» WORK INSTRUCTION
Pull every line containing "purple" from the listing below.

··· TASK INPUT

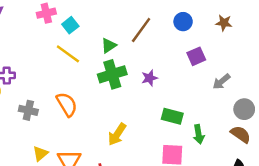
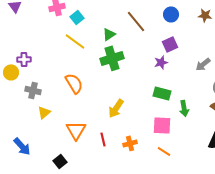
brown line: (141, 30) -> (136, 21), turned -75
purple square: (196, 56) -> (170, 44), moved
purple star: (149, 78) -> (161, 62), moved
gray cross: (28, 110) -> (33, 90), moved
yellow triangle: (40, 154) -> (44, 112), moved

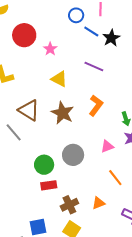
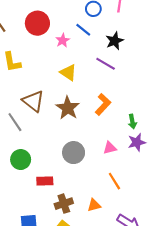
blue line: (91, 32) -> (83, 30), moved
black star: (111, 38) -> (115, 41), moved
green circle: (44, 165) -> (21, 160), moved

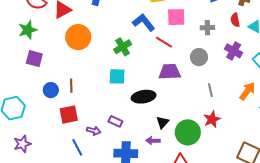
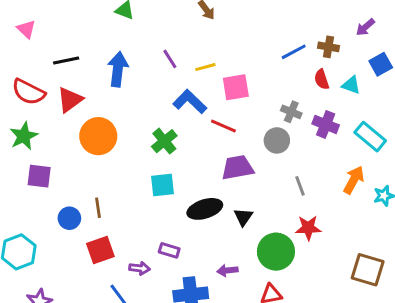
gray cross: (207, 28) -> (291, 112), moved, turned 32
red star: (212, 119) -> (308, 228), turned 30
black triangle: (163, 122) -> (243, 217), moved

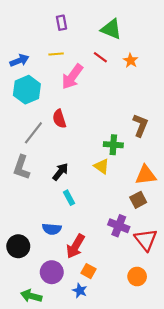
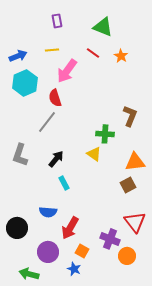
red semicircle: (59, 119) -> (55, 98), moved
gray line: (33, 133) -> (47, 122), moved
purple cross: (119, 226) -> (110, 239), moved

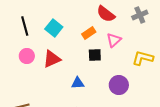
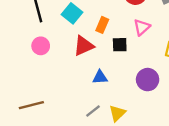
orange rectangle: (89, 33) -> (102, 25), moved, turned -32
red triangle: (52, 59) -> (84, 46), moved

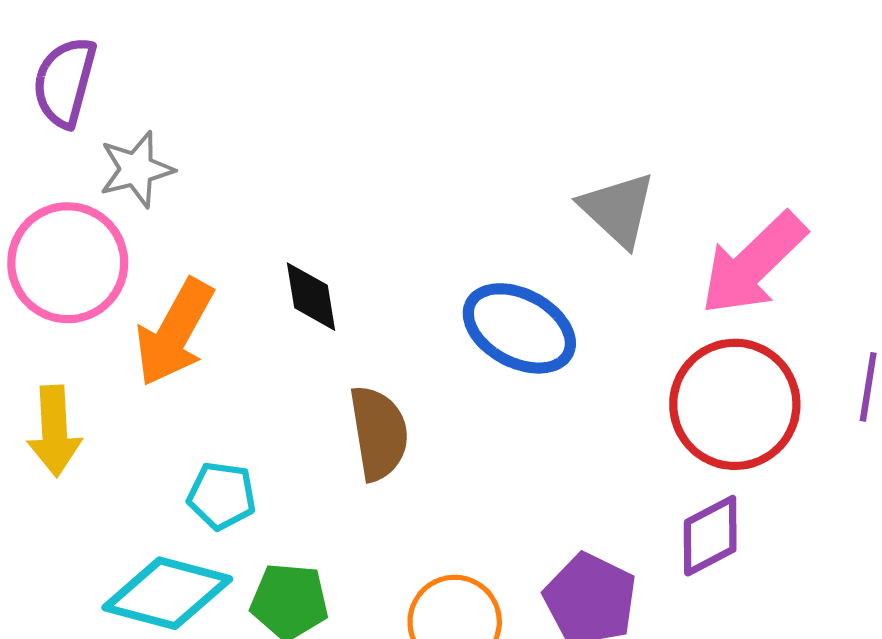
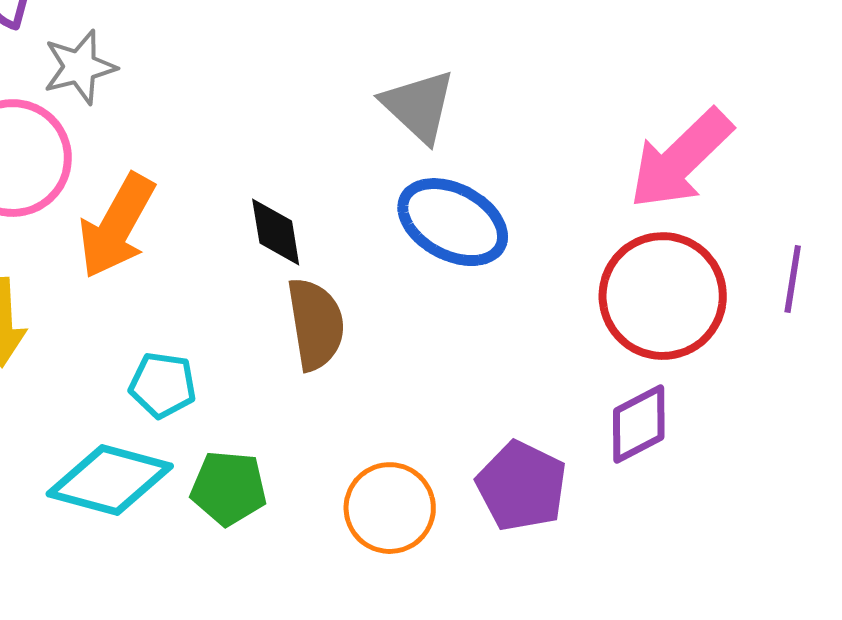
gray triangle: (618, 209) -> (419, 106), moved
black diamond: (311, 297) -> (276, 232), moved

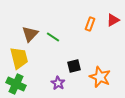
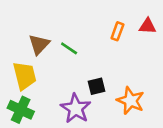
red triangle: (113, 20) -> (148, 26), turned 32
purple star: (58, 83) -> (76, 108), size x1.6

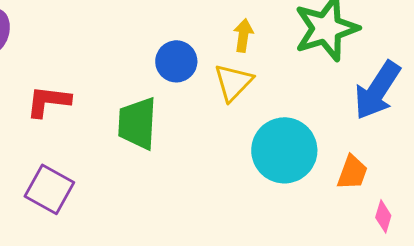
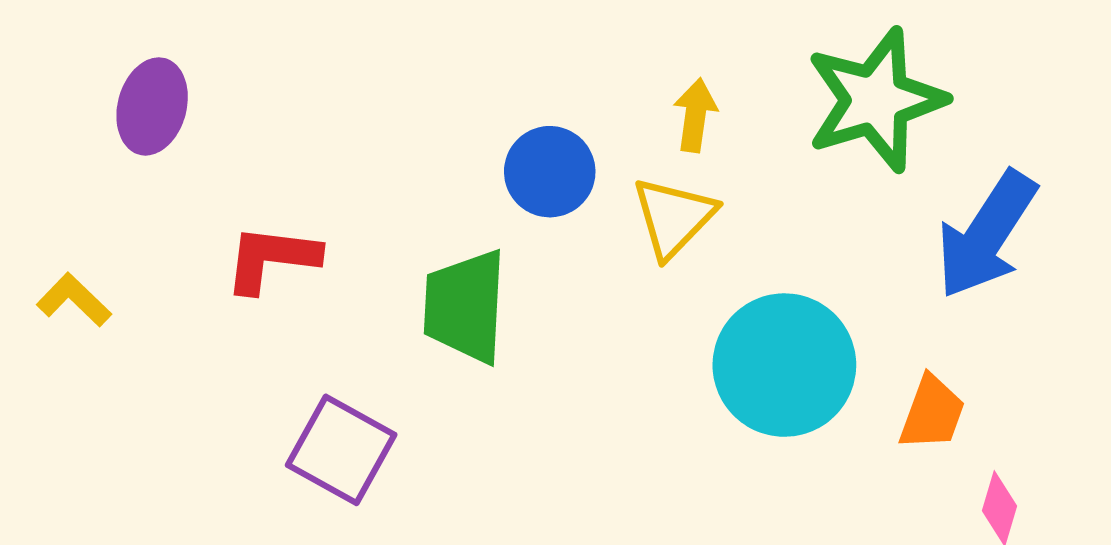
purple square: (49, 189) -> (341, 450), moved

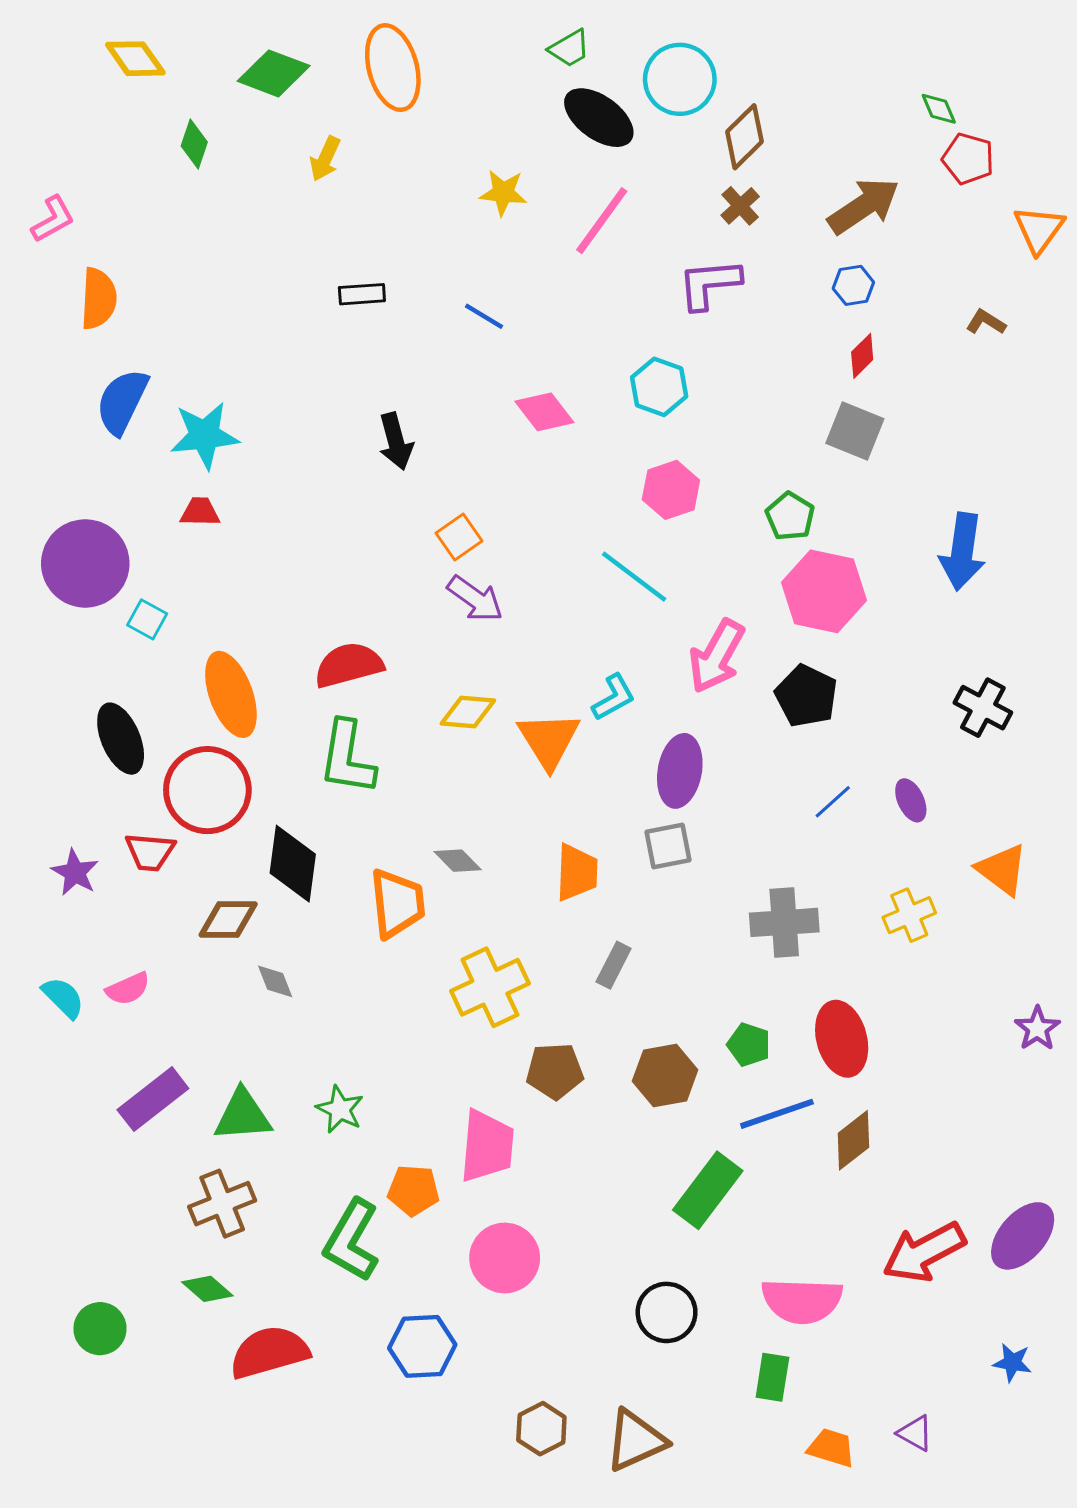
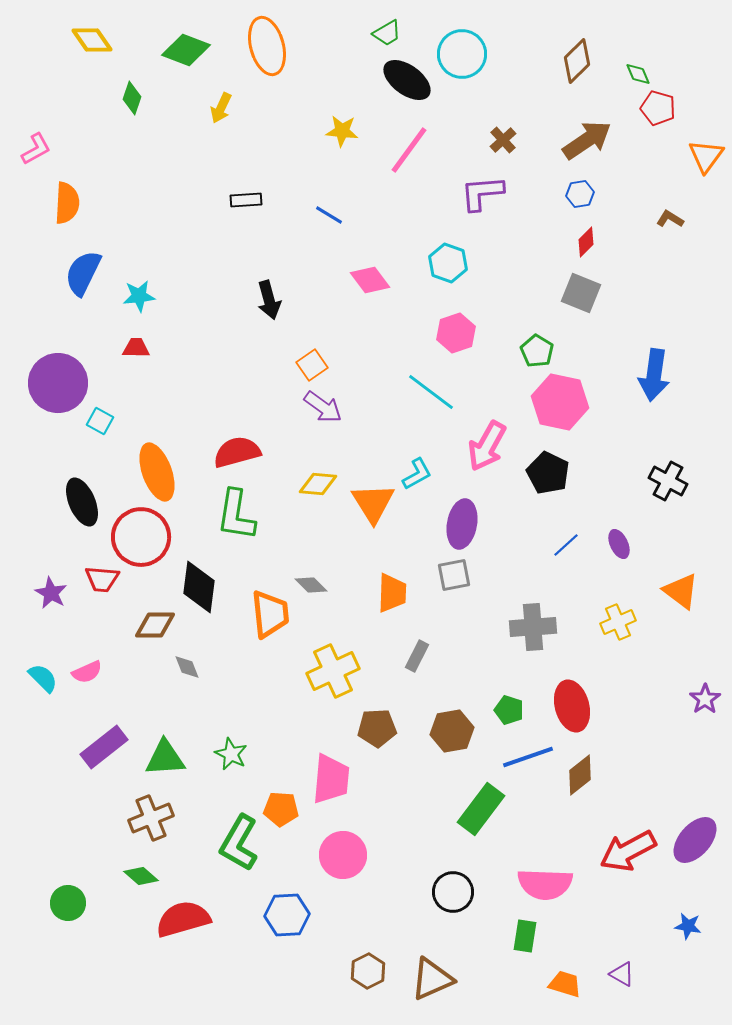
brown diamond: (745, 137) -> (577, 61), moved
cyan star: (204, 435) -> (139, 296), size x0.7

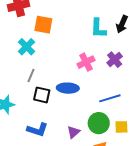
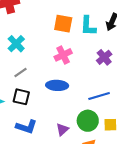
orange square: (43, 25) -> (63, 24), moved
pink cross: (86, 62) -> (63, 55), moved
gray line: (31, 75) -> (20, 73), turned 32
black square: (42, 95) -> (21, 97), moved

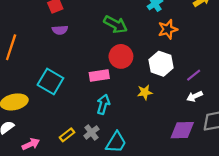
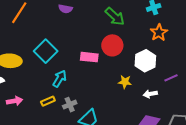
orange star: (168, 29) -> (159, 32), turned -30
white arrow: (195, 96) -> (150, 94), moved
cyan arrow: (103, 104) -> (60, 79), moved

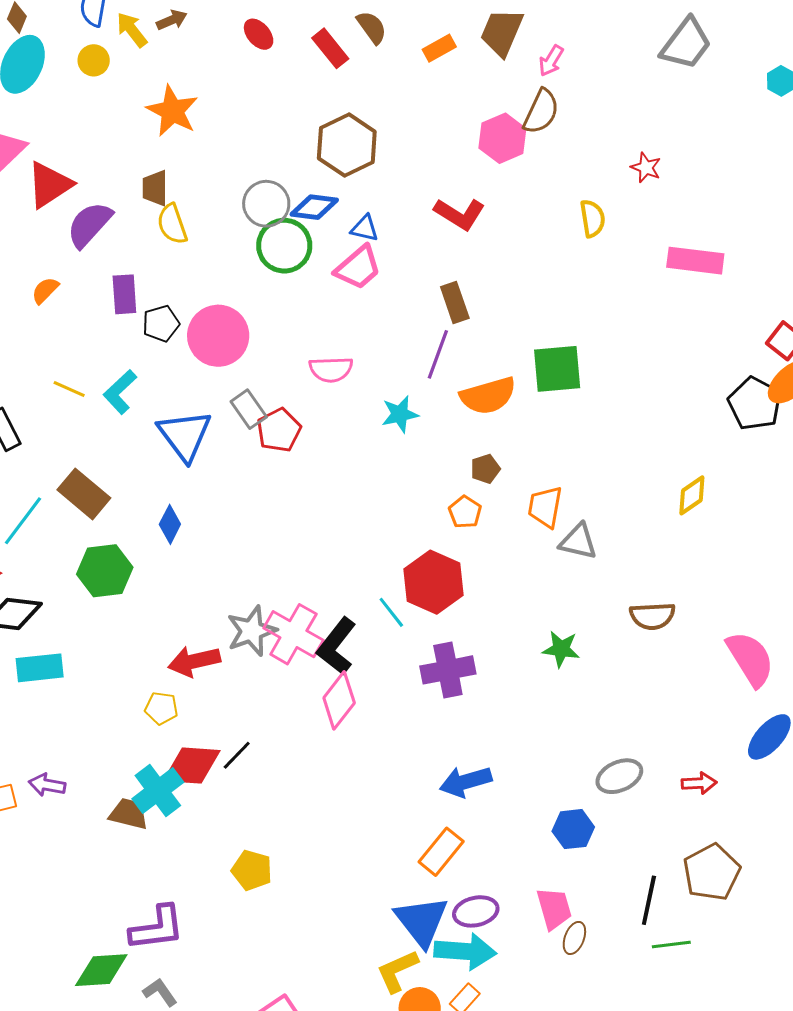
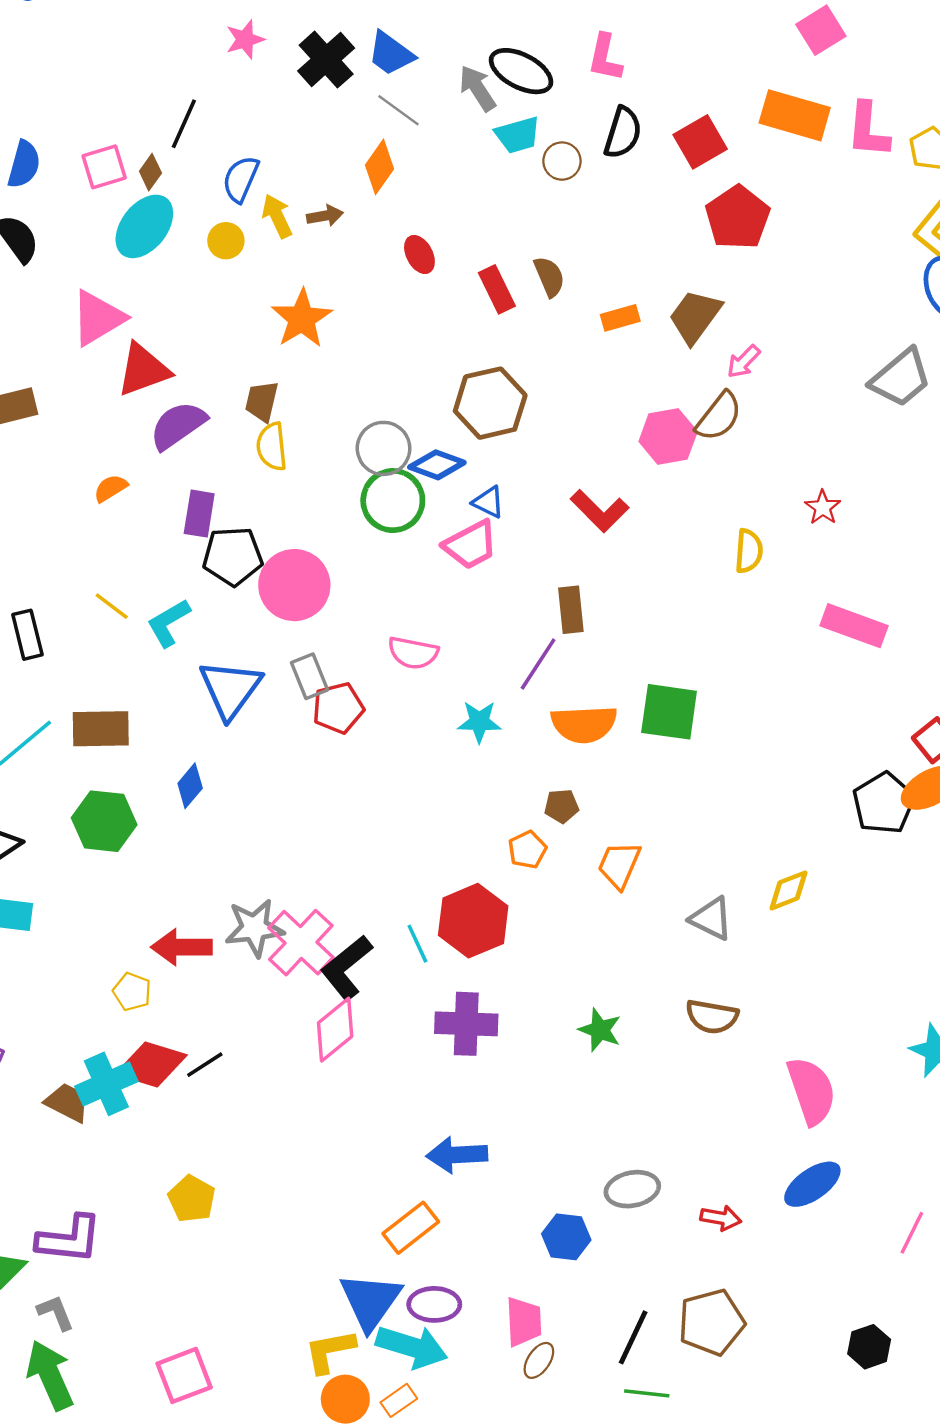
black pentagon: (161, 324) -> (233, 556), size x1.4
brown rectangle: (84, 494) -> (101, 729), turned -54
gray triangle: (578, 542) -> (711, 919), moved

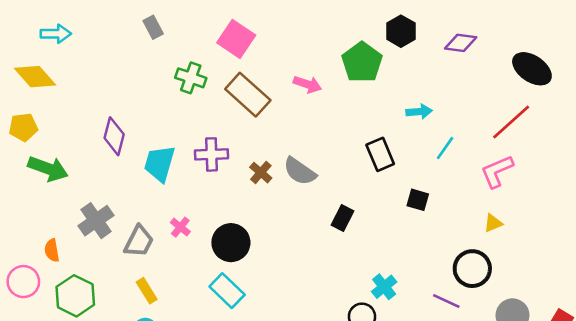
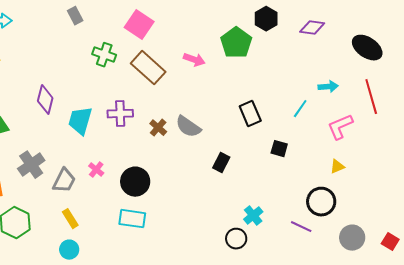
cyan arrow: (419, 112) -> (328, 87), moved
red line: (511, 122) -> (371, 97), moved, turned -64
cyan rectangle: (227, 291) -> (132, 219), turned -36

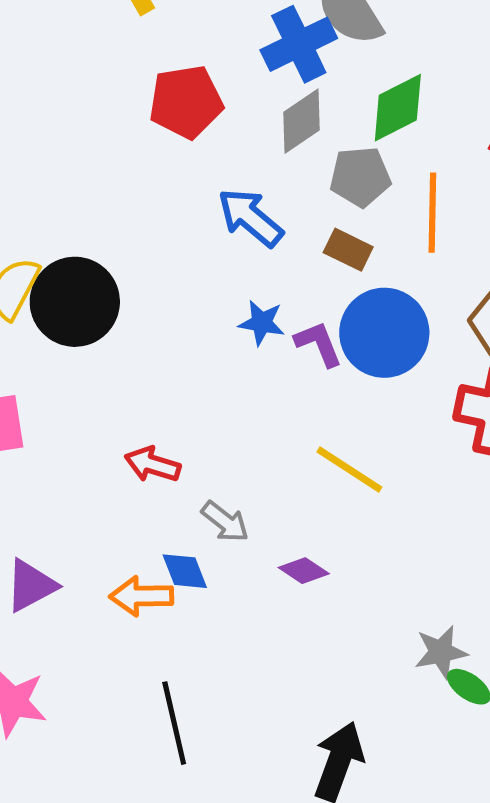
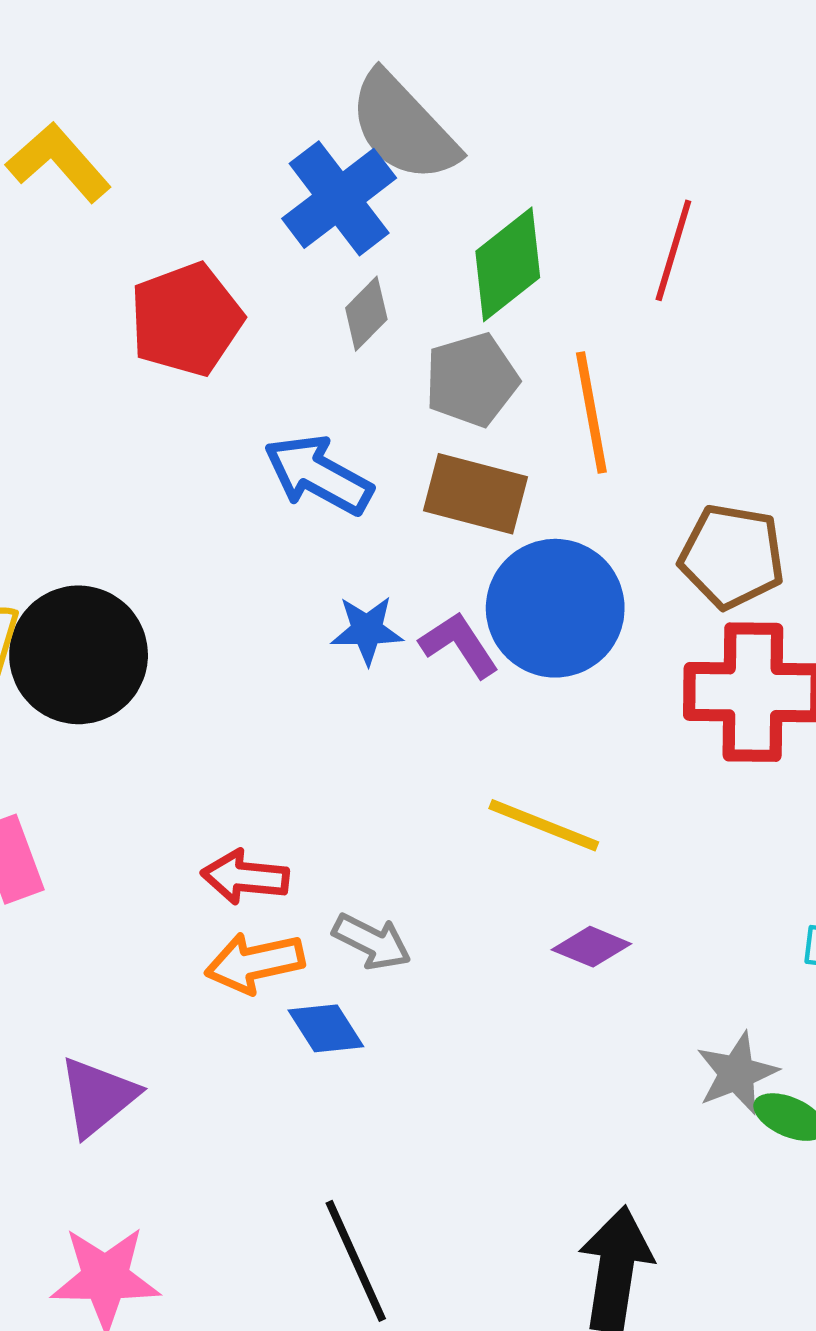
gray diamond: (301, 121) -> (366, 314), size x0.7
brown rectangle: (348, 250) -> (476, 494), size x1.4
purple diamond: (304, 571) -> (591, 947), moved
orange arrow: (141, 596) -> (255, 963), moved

······

» TASK ANSWER
purple square: (196, 56) -> (170, 44), moved
purple star: (149, 78) -> (161, 62), moved
purple cross: (119, 226) -> (110, 239), moved
purple star: (58, 83) -> (76, 108), size x1.6
purple square: (49, 189) -> (341, 450), moved
purple diamond: (304, 571) -> (591, 947), moved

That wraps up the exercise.